▶ [Task instructions]: In the listing that follows, tally the lines containing "from"; give the count and nothing more.

▶ [Source data]:
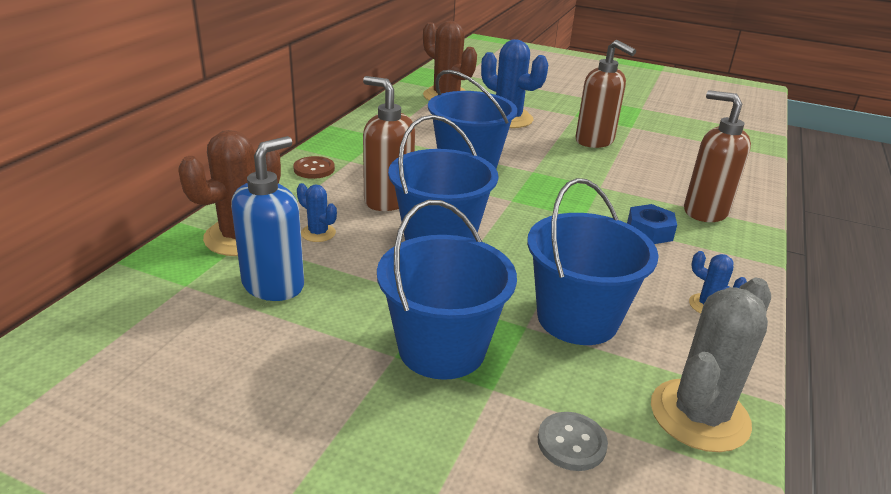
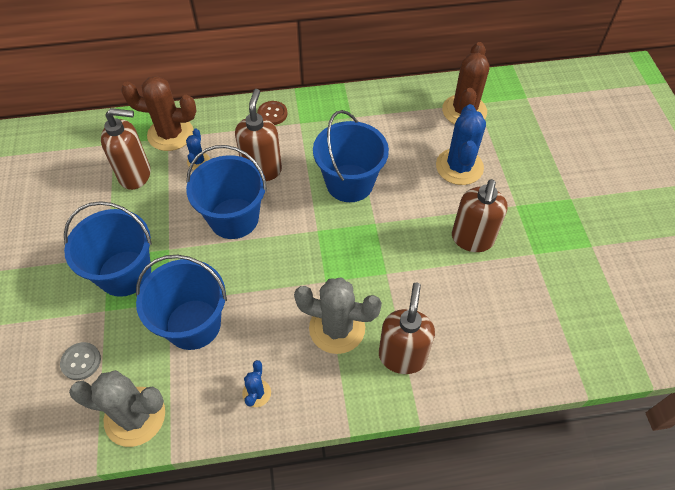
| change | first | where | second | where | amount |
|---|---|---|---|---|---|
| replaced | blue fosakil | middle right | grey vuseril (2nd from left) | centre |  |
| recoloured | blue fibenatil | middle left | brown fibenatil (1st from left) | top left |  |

▶ [Exercise response]: 2